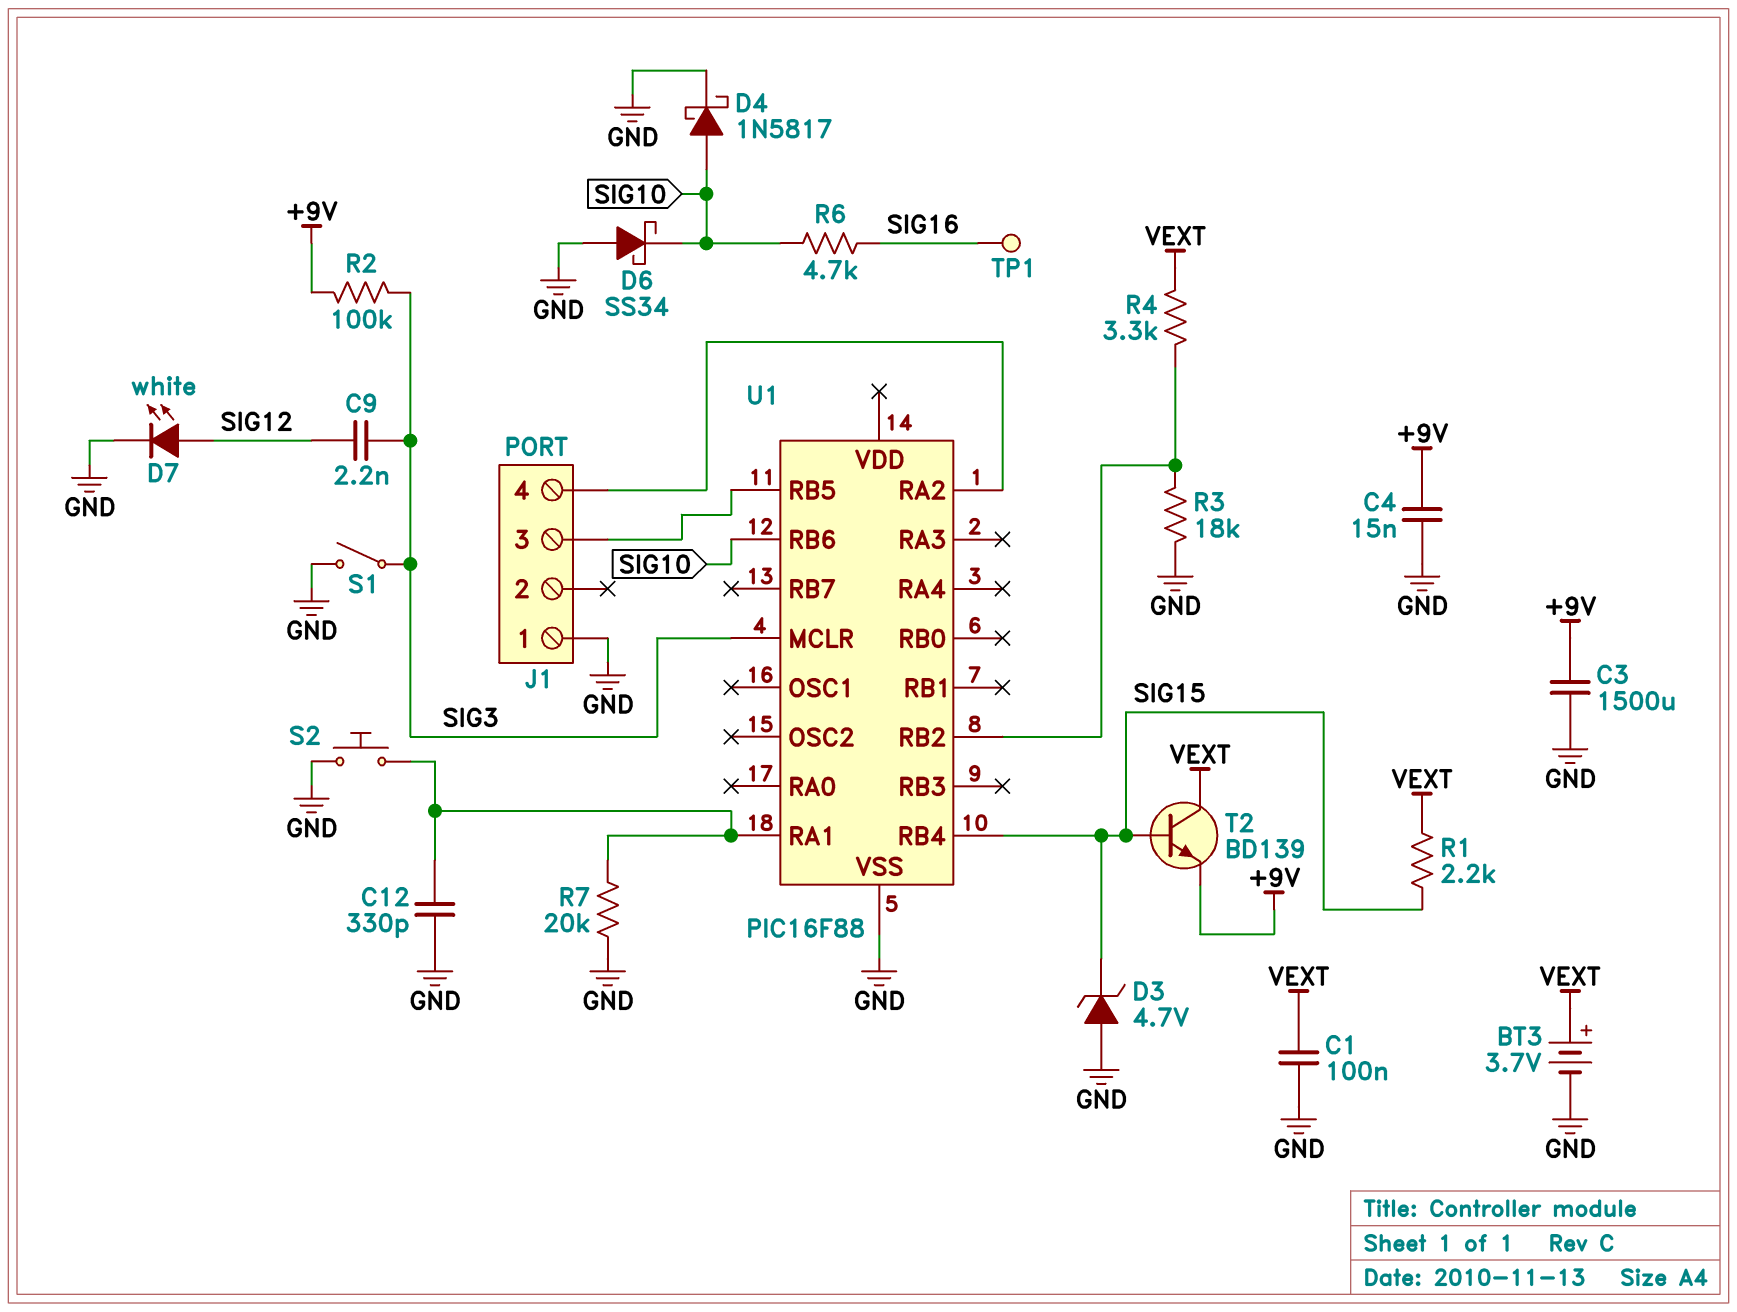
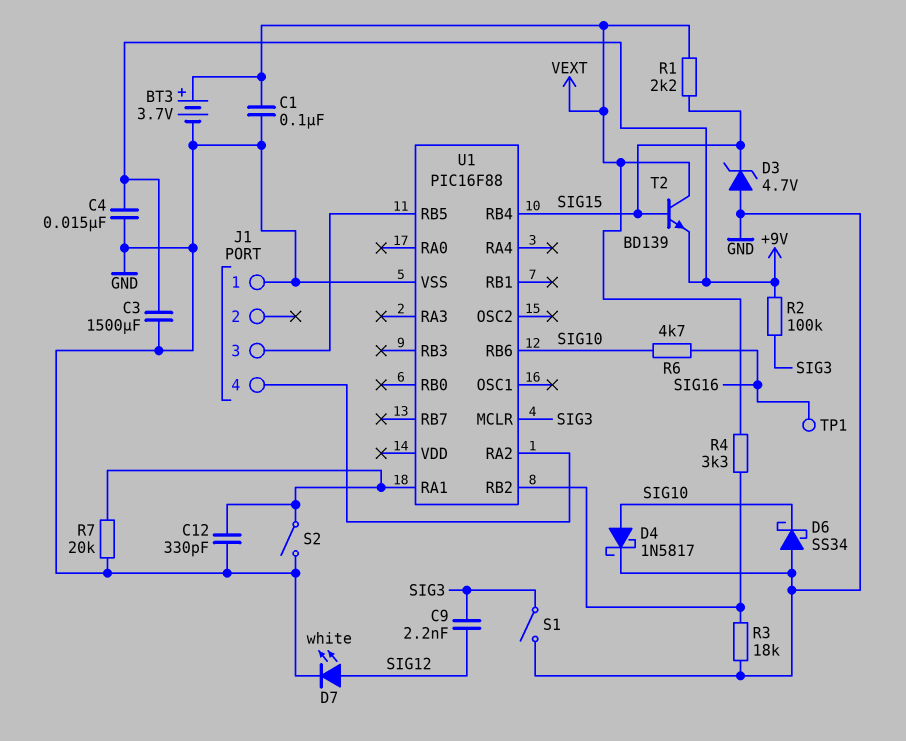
S2: button (GND, U1/RA1) -> switch (GND, U1/RA1)

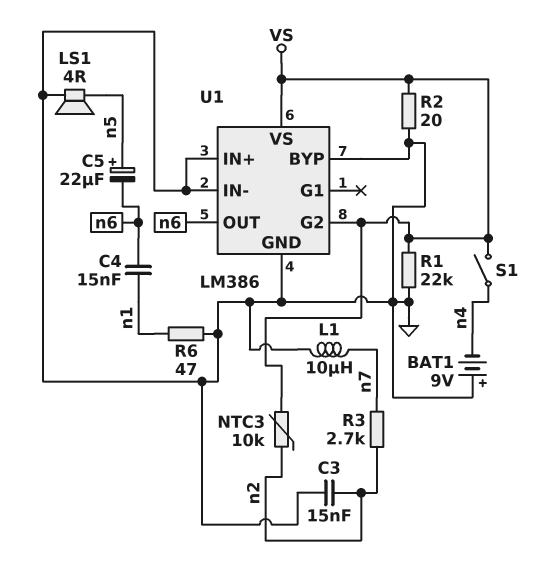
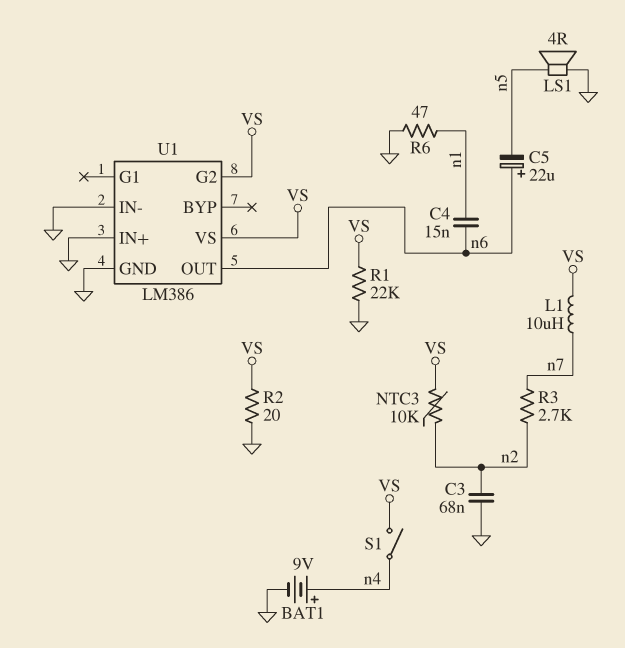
BAT1: 9V (plus GND, minus n4) -> 9V (plus n4, minus GND)
C3: 15nF (GND, n2) -> 68nF (GND, n2)
C5: 22uF (plus n5, minus n6) -> 22uF (plus n6, minus n5)
L1: 10uH (GND, n7) -> 10uH (VS, n7)
U1 pin BYP: GND -> none

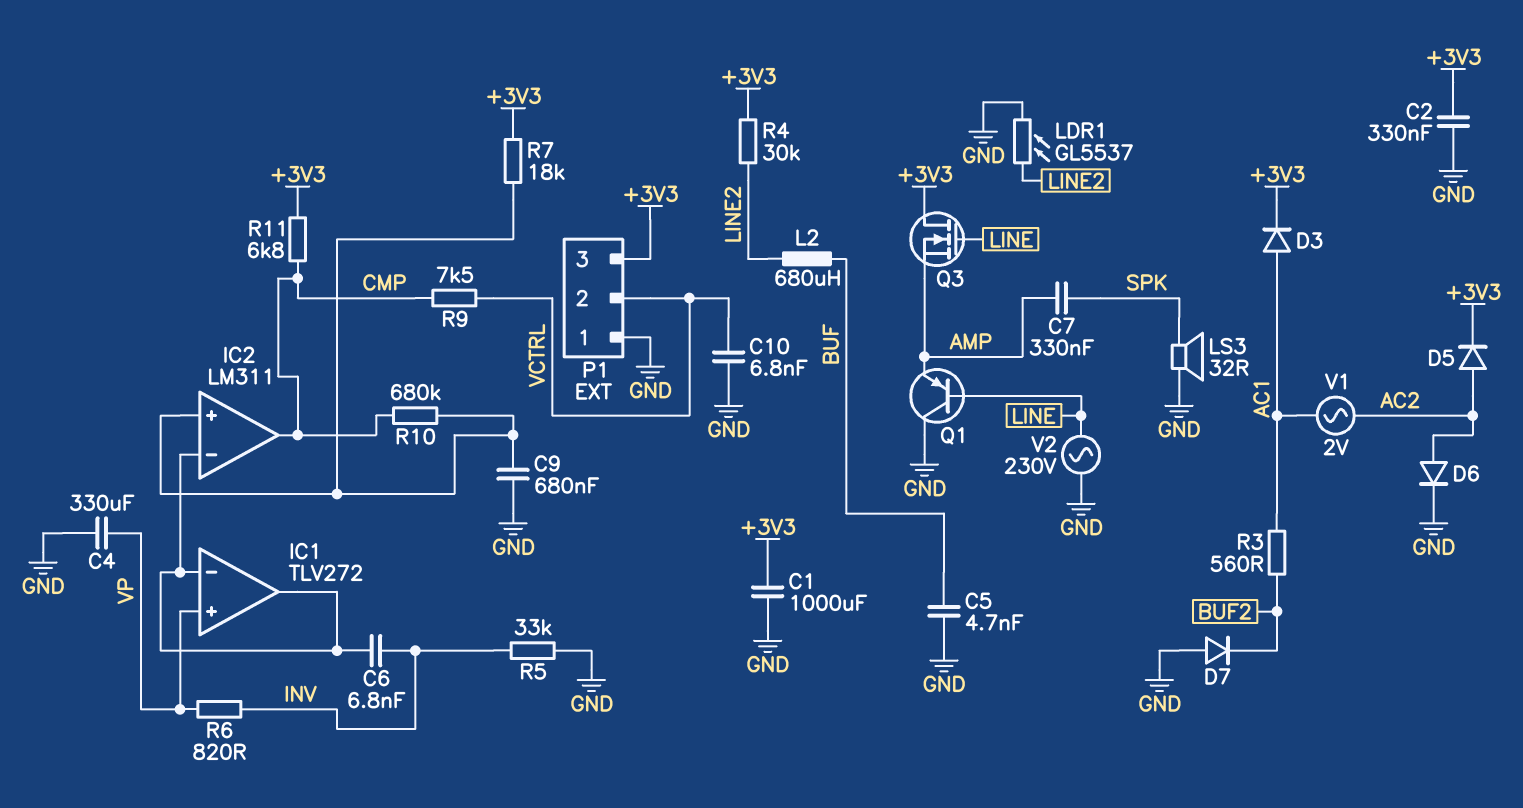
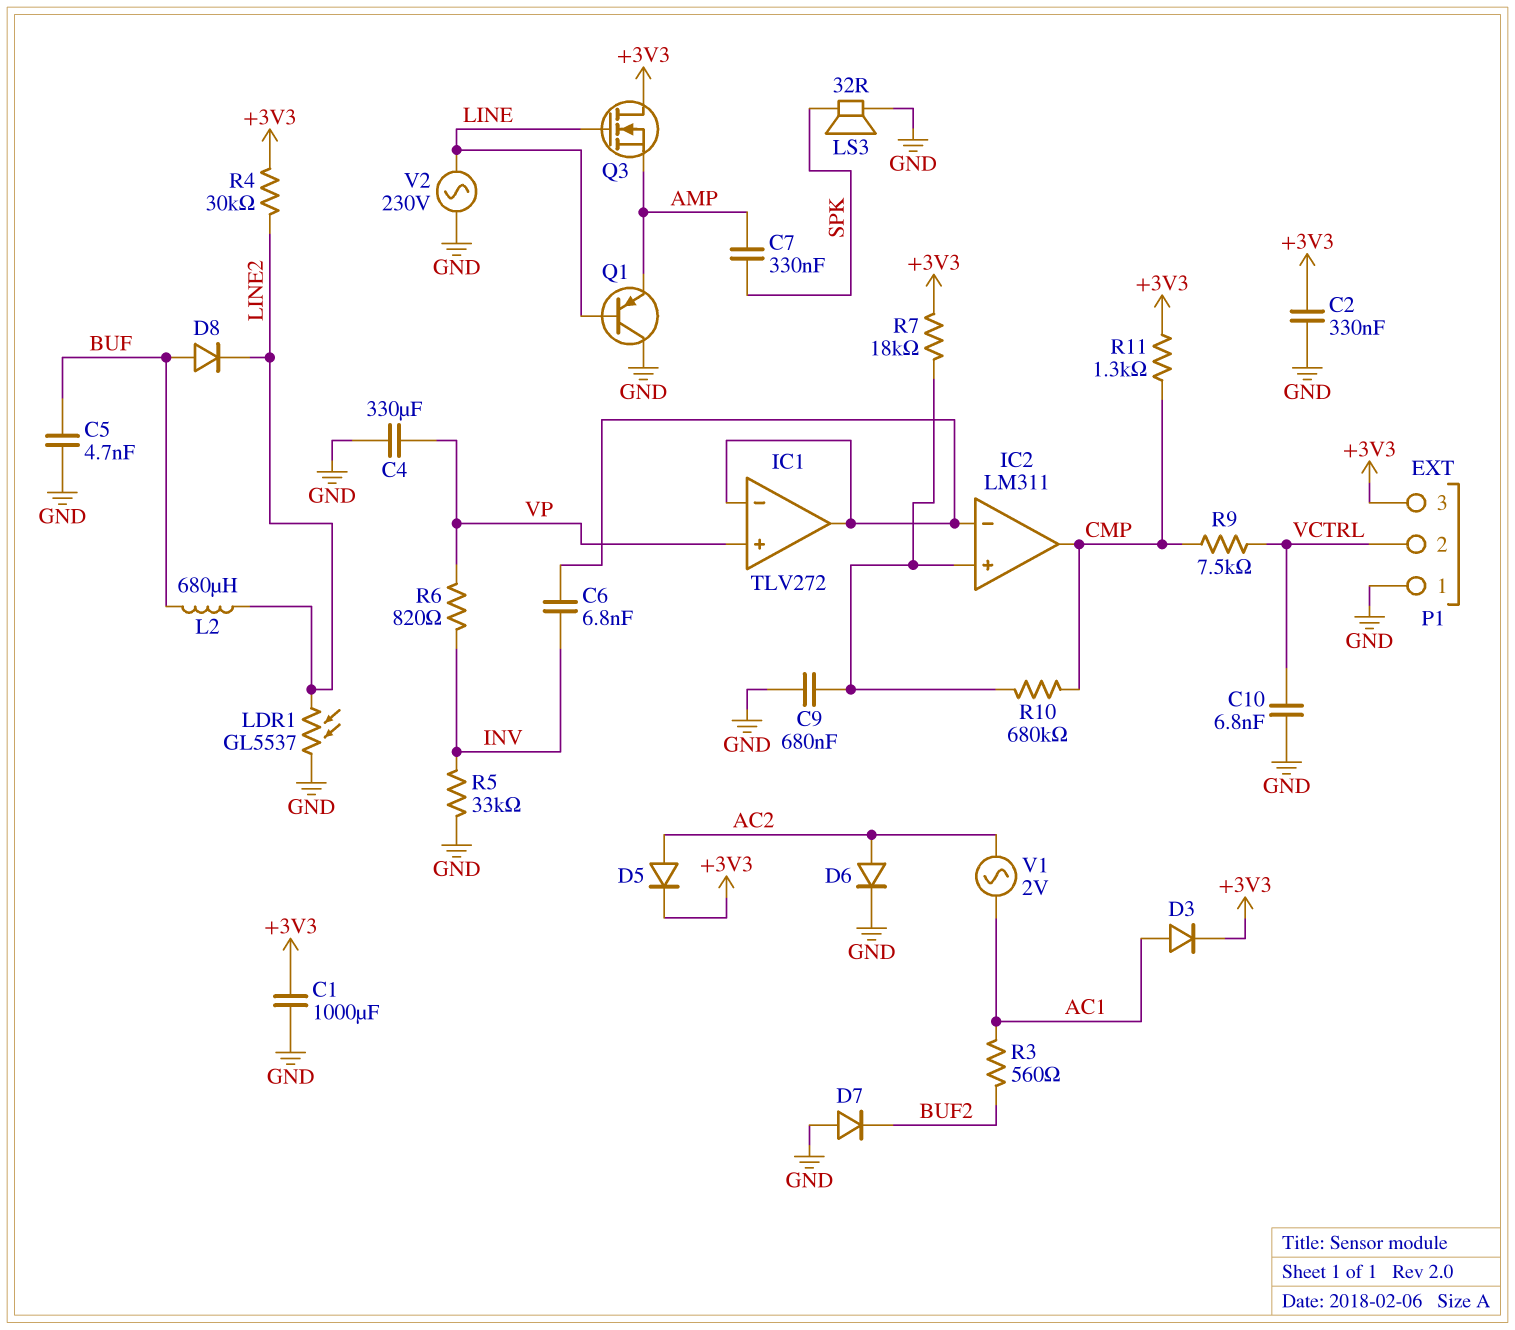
D8: none -> diode (A BUF, K LINE2)
R11: 6.8k (+3V3, CMP) -> 1.3k (+3V3, CMP)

WHAT THE TASK ASKS. Copy every record exactly, dropping the images.

RESULT OF THE TASK.
S2: button (GND, U1/RA1) -> switch (GND, U1/RA1)

BAT1: 9V (plus GND, minus n4) -> 9V (plus n4, minus GND)
C3: 15nF (GND, n2) -> 68nF (GND, n2)
C5: 22uF (plus n5, minus n6) -> 22uF (plus n6, minus n5)
L1: 10uH (GND, n7) -> 10uH (VS, n7)
U1 pin BYP: GND -> none

D8: none -> diode (A BUF, K LINE2)
R11: 6.8k (+3V3, CMP) -> 1.3k (+3V3, CMP)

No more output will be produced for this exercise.